*** Records ***

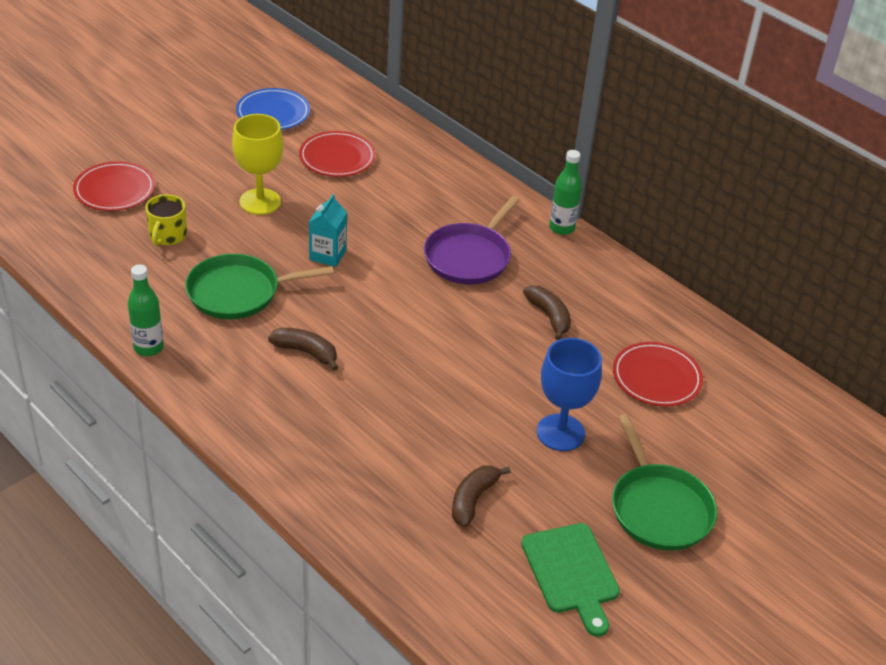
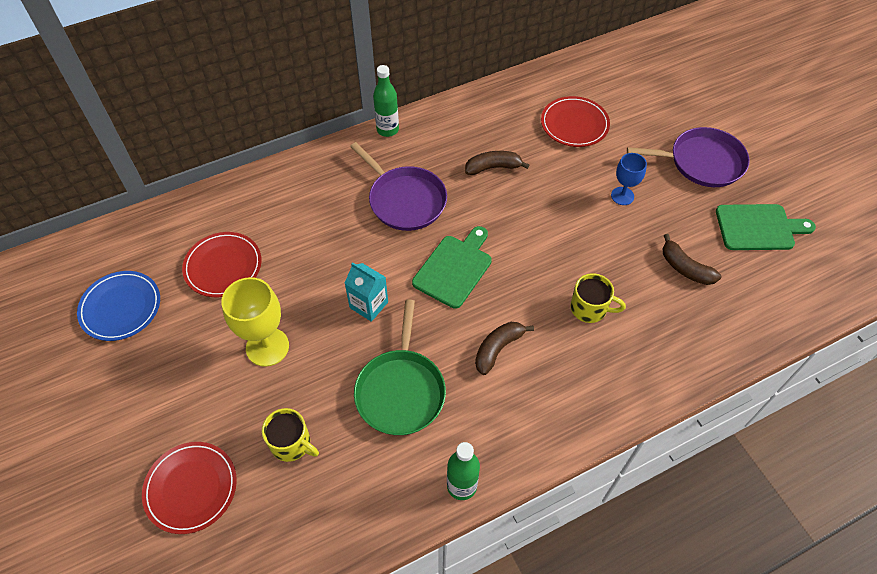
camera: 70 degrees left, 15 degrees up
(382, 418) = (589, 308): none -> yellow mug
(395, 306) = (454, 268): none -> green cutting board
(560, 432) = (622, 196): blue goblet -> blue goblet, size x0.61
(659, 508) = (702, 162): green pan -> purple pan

*** End of Records ***
*** Records ***

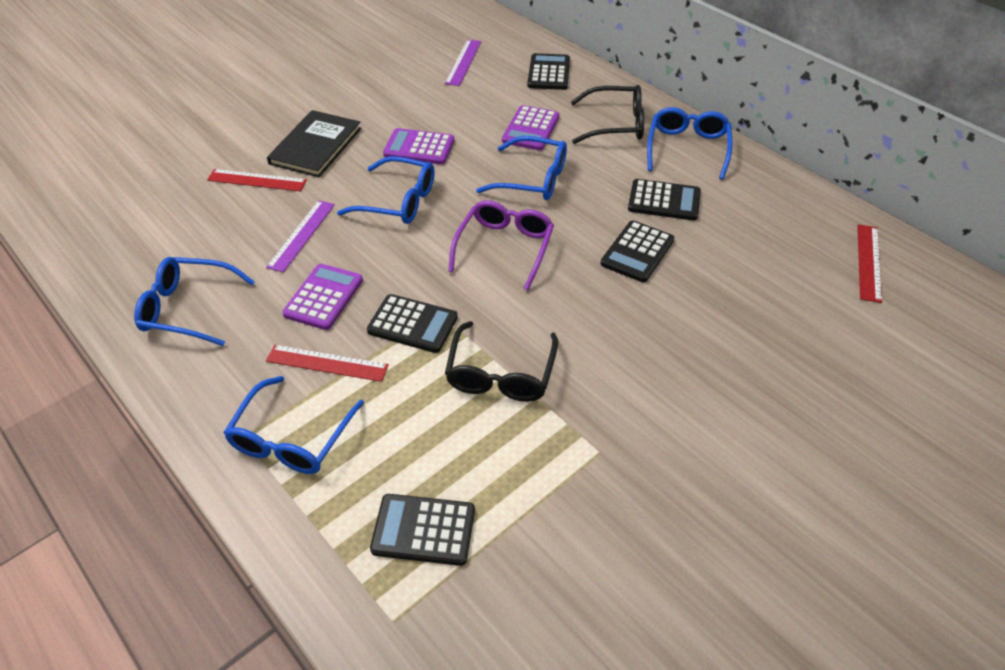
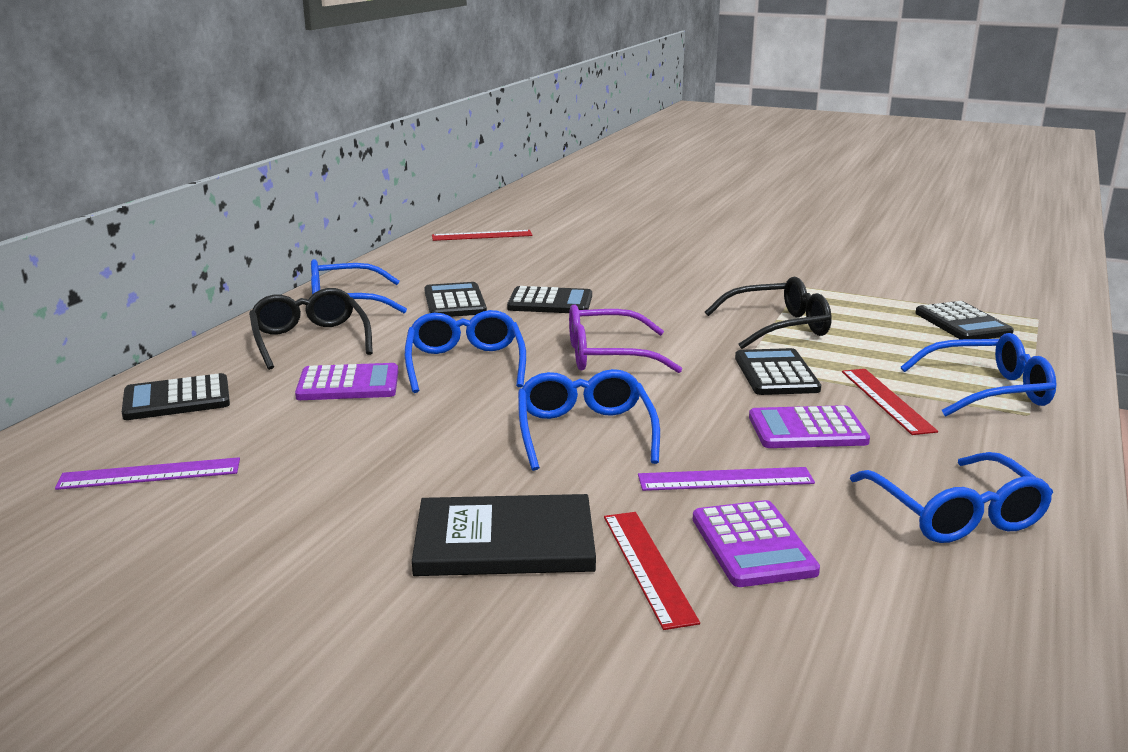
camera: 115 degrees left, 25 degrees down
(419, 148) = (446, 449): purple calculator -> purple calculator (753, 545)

*** End of Records ***
*** Records ***

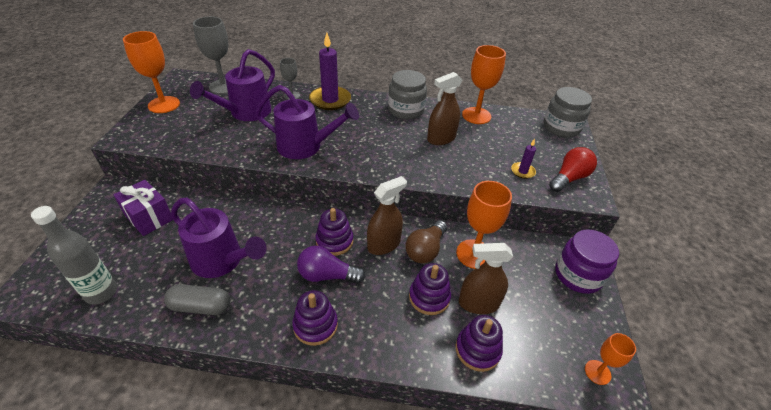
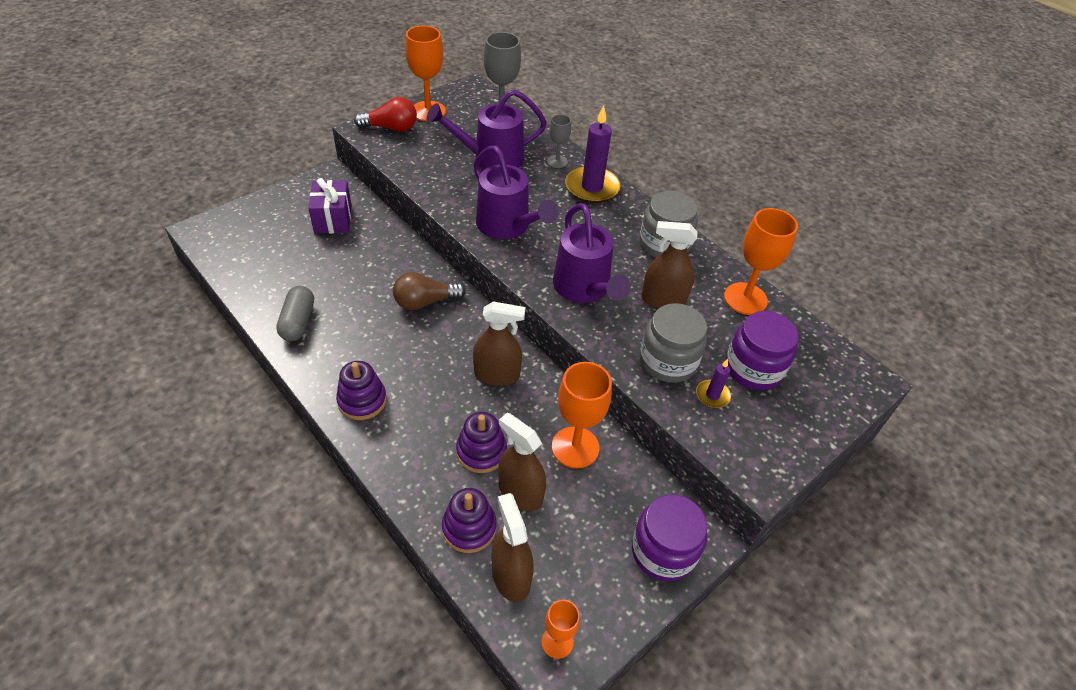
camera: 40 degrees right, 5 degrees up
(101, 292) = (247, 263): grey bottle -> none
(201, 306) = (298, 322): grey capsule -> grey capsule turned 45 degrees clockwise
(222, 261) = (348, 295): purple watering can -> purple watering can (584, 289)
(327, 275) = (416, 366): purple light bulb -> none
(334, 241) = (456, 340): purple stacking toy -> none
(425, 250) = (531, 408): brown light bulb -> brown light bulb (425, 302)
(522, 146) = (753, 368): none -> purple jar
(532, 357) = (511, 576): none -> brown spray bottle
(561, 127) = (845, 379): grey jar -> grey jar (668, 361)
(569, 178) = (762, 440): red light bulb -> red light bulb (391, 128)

*** End of Records ***

Exercise brief: Write the number of lines in the data above that contain the word "grey", and add nothing to it.

Your solution: 3